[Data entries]
------------------------------------
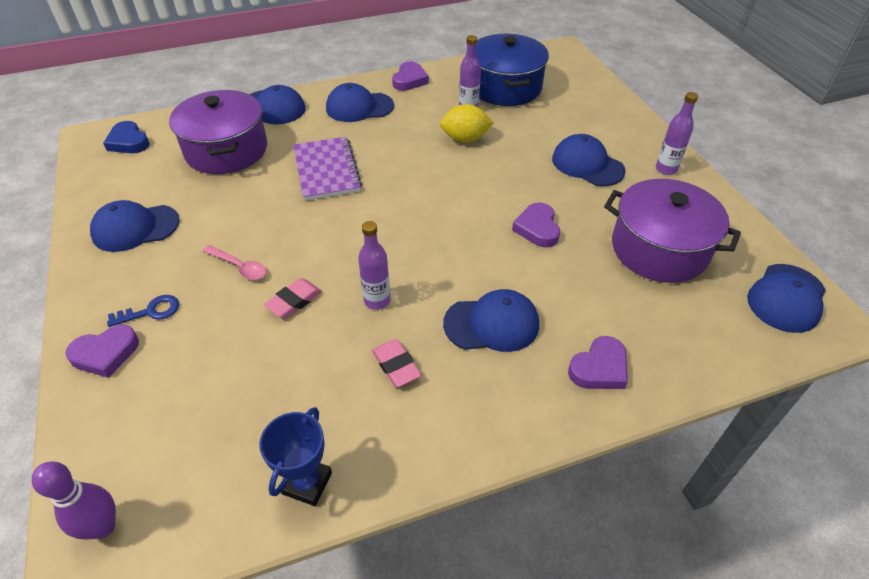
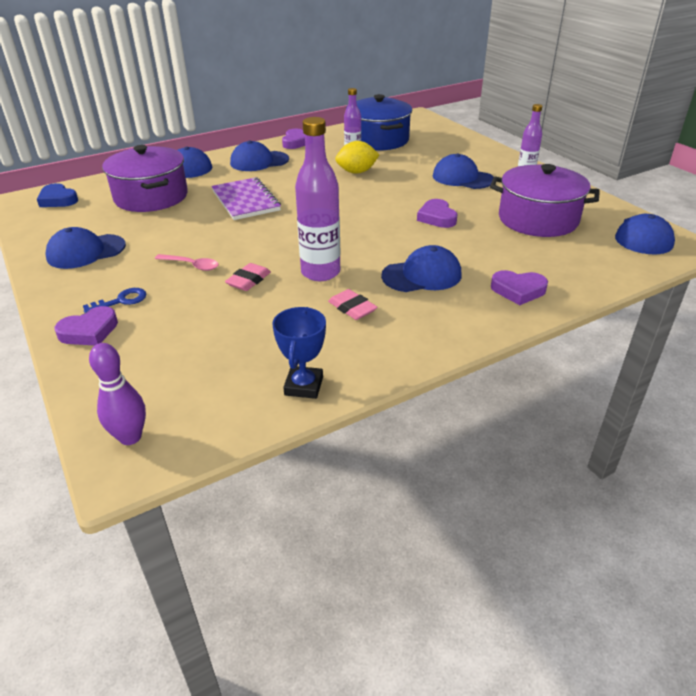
camera: 10 degrees left, 10 degrees down
(377, 301) = (320, 272): purple bottle -> purple bottle, size x1.71
(599, 368) = (518, 290): purple heart -> purple heart turned 60 degrees clockwise

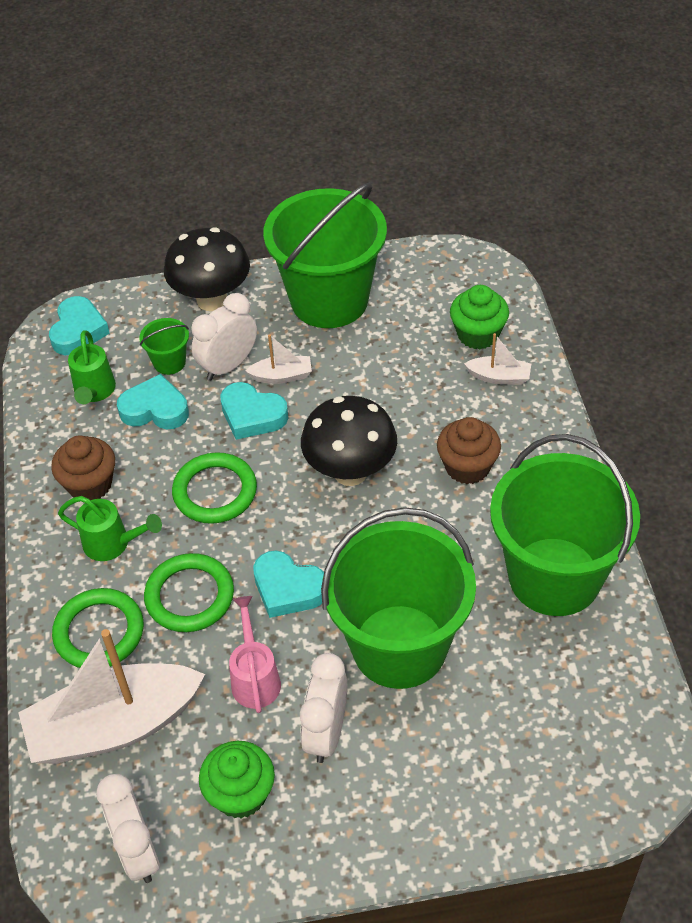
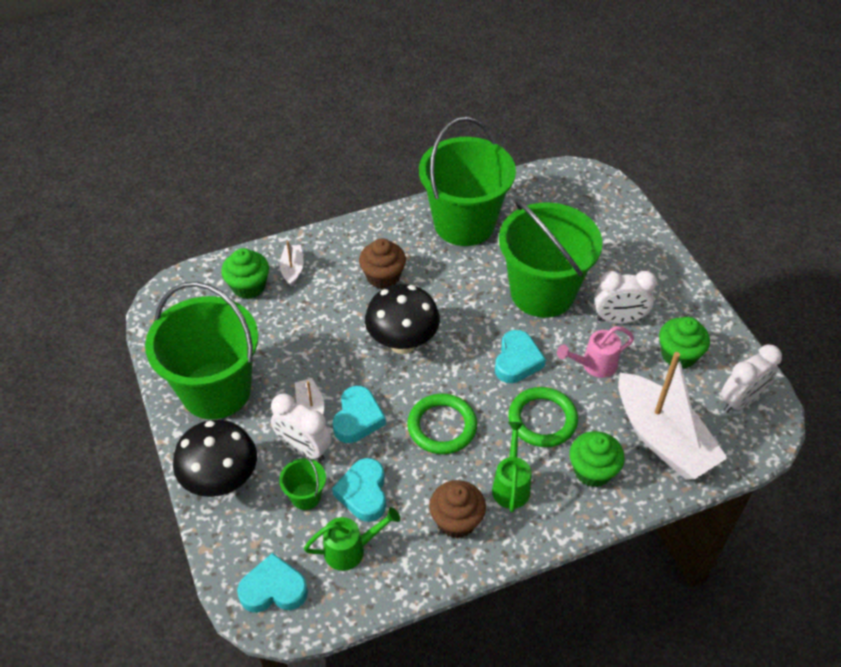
camera: 105 degrees left, 0 degrees up
(99, 632) = (592, 471): green ring -> green cupcake

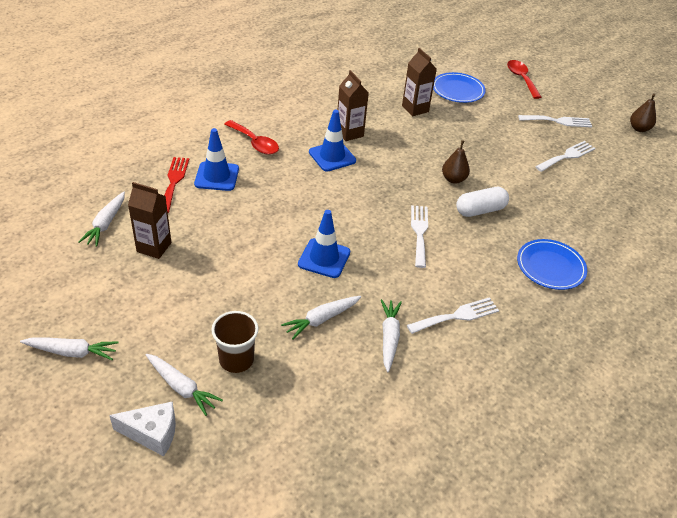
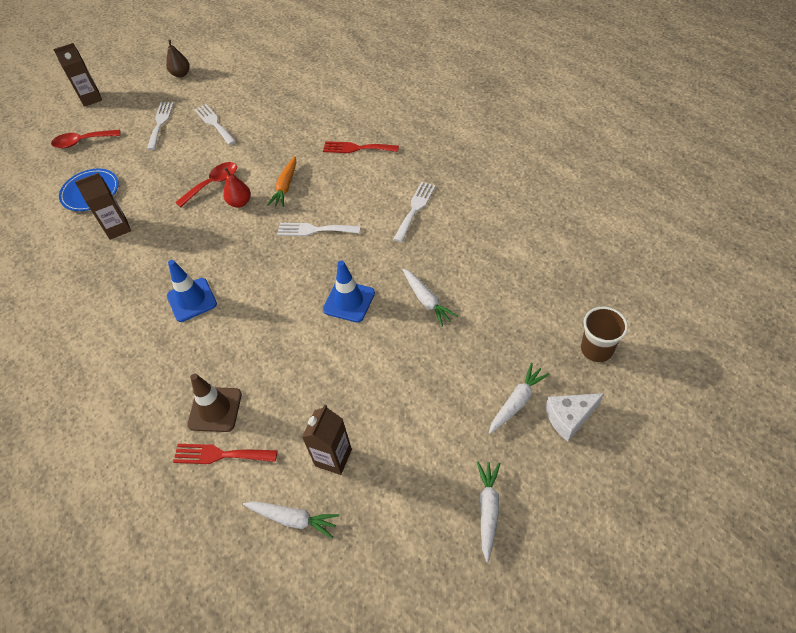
camera: 80 degrees left, 10 degrees up
(152, 433) = (569, 418): white cheese -> white cheese turned 120 degrees counterclockwise
(217, 176) = (215, 409): blue traffic cone -> brown traffic cone
(236, 360) = (480, 362): brown cup -> brown cup (596, 349)
(255, 143) = (156, 376): red spoon -> red spoon (213, 184)
(349, 133) = (152, 285): brown carton -> brown carton (91, 98)
(389, 338) = (443, 253): white carrot -> none
(453, 179) = (240, 202): brown pear -> red pear
(457, 316) = (415, 209): white fork -> white fork turned 45 degrees clockwise
(480, 210) = (285, 186): white capsule -> orange carrot
(550, 266) = (357, 148): blue plate -> red fork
------------------------------------
Copy the lines that hold the word "white". Take them from the records above.

(152, 433) = (569, 418): white cheese -> white cheese turned 120 degrees counterclockwise
(389, 338) = (443, 253): white carrot -> none
(457, 316) = (415, 209): white fork -> white fork turned 45 degrees clockwise
(480, 210) = (285, 186): white capsule -> orange carrot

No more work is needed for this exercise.